- **TASK INSTRUCTIONS**
The lines to copy are those with "added" in them. Pull each one from the entries below.

- **DATA EXTRACT**
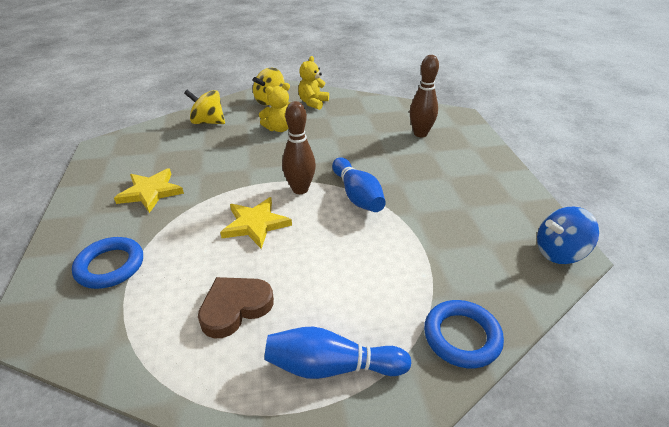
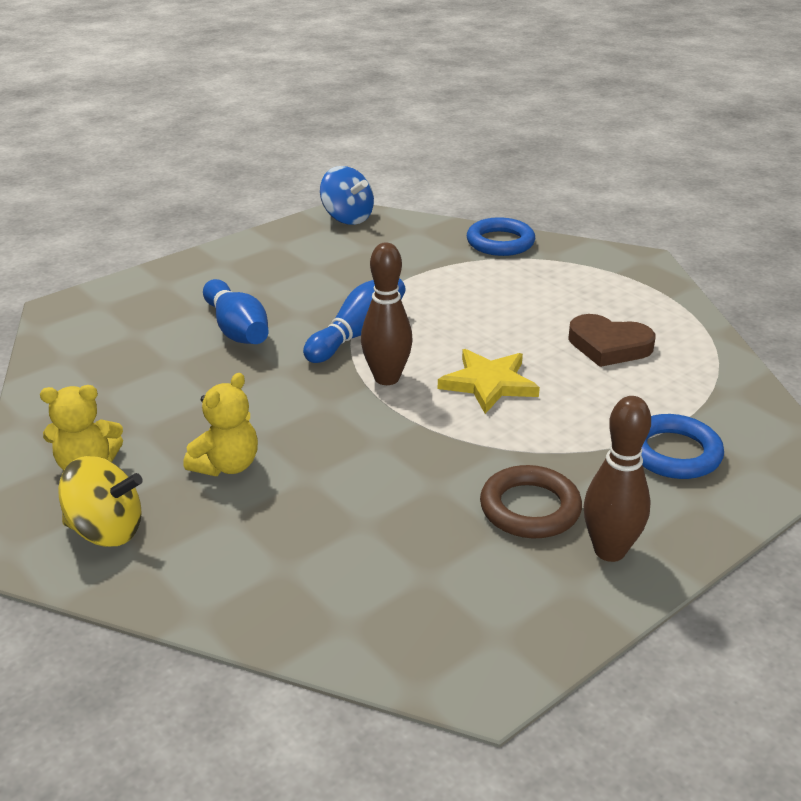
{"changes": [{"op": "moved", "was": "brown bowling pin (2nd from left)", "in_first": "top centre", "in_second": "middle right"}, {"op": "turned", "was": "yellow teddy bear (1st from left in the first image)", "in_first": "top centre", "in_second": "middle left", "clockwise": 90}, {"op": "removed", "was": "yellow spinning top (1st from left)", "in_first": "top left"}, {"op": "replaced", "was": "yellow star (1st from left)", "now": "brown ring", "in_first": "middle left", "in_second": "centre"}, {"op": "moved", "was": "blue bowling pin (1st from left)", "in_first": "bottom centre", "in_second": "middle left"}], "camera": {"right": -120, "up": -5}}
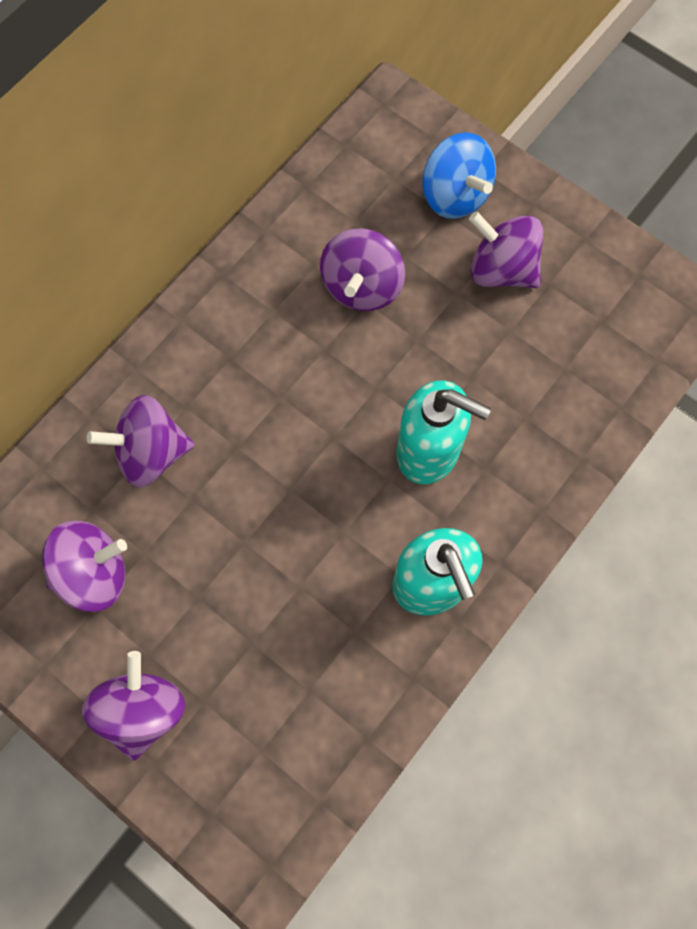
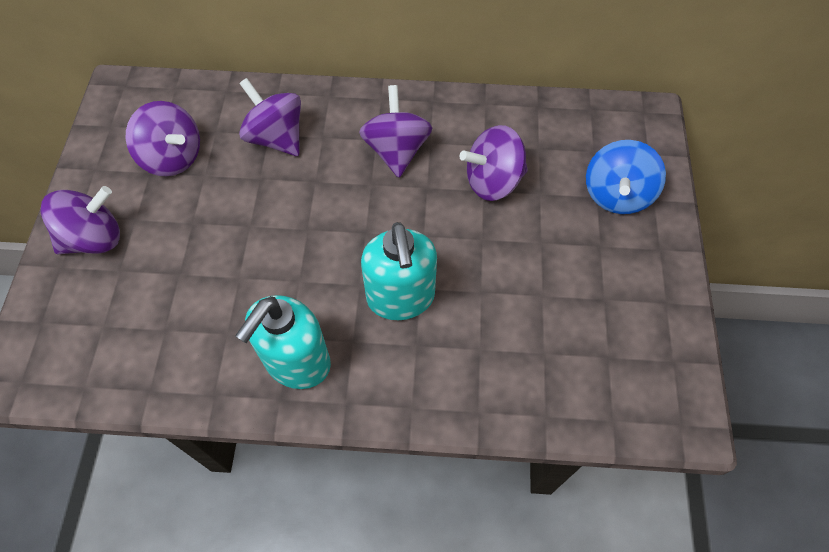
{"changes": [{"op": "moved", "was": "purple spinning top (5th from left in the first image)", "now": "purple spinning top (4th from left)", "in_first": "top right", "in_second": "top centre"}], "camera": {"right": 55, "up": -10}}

==

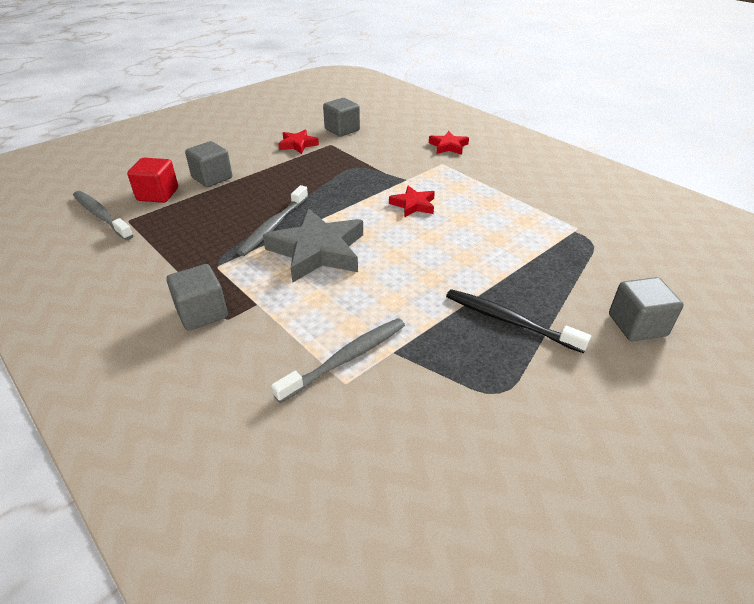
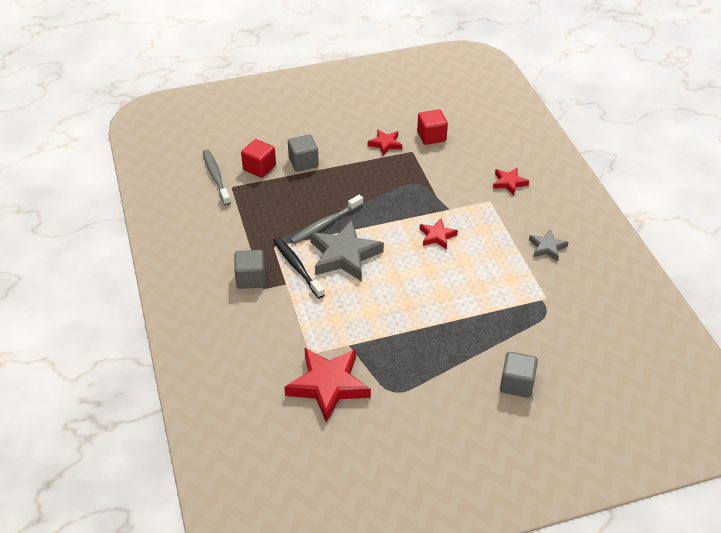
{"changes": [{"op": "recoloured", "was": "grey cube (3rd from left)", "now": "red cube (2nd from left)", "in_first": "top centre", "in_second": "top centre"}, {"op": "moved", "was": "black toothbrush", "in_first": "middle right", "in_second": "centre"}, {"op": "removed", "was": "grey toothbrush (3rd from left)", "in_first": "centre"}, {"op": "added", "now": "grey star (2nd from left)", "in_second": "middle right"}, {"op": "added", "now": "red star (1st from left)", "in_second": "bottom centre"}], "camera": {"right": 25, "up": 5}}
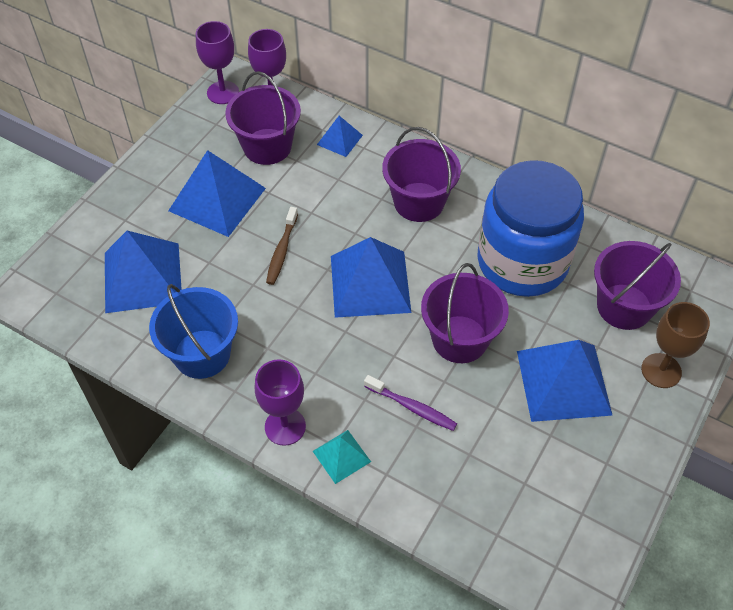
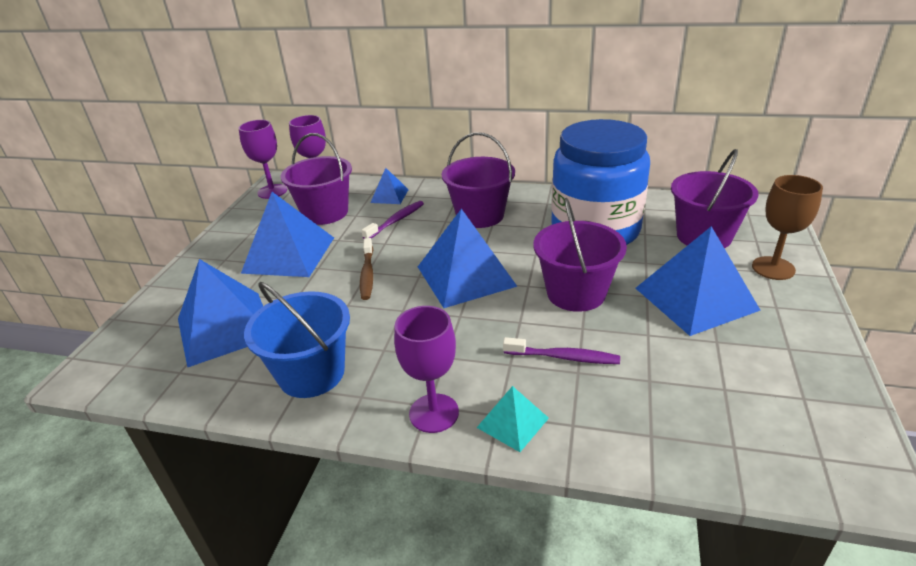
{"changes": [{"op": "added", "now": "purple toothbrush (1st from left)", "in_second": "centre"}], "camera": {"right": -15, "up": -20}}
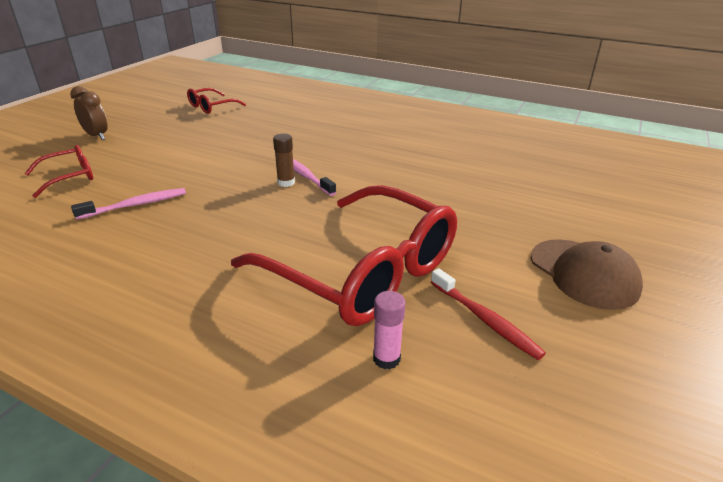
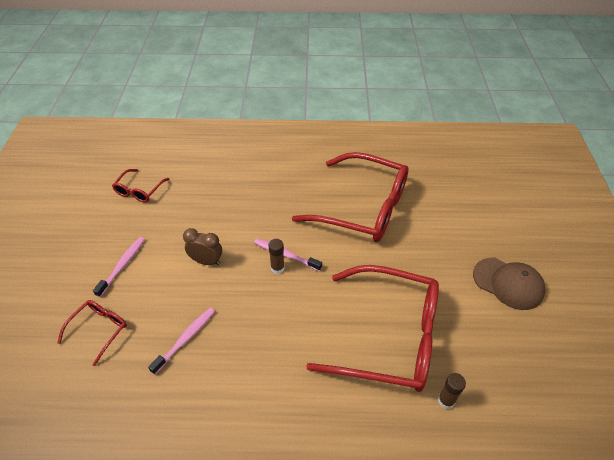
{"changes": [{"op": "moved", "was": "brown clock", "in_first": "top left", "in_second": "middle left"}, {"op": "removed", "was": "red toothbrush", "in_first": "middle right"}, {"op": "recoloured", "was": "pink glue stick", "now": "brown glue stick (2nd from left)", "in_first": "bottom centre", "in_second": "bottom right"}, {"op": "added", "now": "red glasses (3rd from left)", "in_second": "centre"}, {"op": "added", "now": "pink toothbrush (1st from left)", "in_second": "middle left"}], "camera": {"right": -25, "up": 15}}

* * *

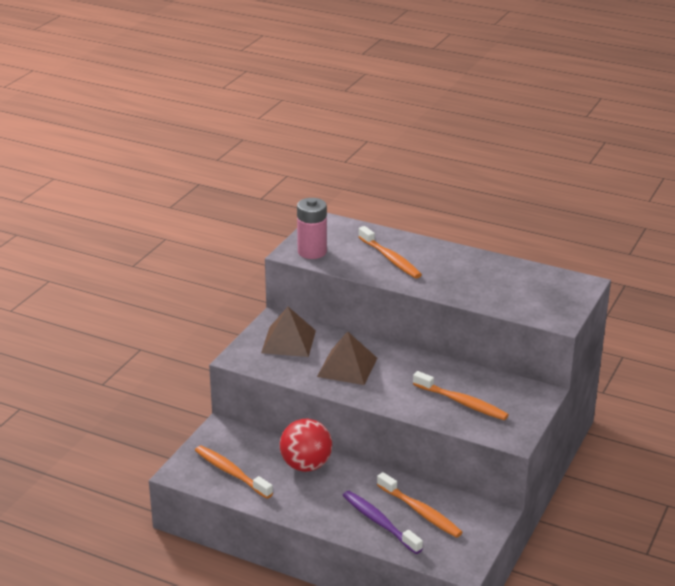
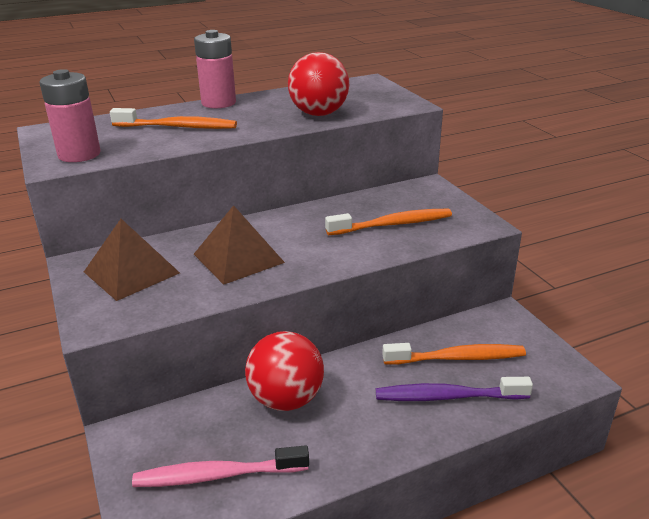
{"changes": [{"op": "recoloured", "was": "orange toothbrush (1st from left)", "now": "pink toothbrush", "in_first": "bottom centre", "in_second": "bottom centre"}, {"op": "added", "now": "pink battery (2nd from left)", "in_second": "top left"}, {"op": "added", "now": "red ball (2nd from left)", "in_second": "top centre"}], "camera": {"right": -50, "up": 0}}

- **YOUR RESPONSE**
{"changes": [{"op": "recoloured", "was": "grey cube (3rd from left)", "now": "red cube (2nd from left)", "in_first": "top centre", "in_second": "top centre"}, {"op": "moved", "was": "black toothbrush", "in_first": "middle right", "in_second": "centre"}, {"op": "removed", "was": "grey toothbrush (3rd from left)", "in_first": "centre"}, {"op": "added", "now": "grey star (2nd from left)", "in_second": "middle right"}, {"op": "added", "now": "red star (1st from left)", "in_second": "bottom centre"}], "camera": {"right": 25, "up": 5}}
{"changes": [{"op": "added", "now": "purple toothbrush (1st from left)", "in_second": "centre"}], "camera": {"right": -15, "up": -20}}
{"changes": [{"op": "moved", "was": "brown clock", "in_first": "top left", "in_second": "middle left"}, {"op": "removed", "was": "red toothbrush", "in_first": "middle right"}, {"op": "recoloured", "was": "pink glue stick", "now": "brown glue stick (2nd from left)", "in_first": "bottom centre", "in_second": "bottom right"}, {"op": "added", "now": "red glasses (3rd from left)", "in_second": "centre"}, {"op": "added", "now": "pink toothbrush (1st from left)", "in_second": "middle left"}], "camera": {"right": -25, "up": 15}}
{"changes": [{"op": "recoloured", "was": "orange toothbrush (1st from left)", "now": "pink toothbrush", "in_first": "bottom centre", "in_second": "bottom centre"}, {"op": "added", "now": "pink battery (2nd from left)", "in_second": "top left"}, {"op": "added", "now": "red ball (2nd from left)", "in_second": "top centre"}], "camera": {"right": -50, "up": 0}}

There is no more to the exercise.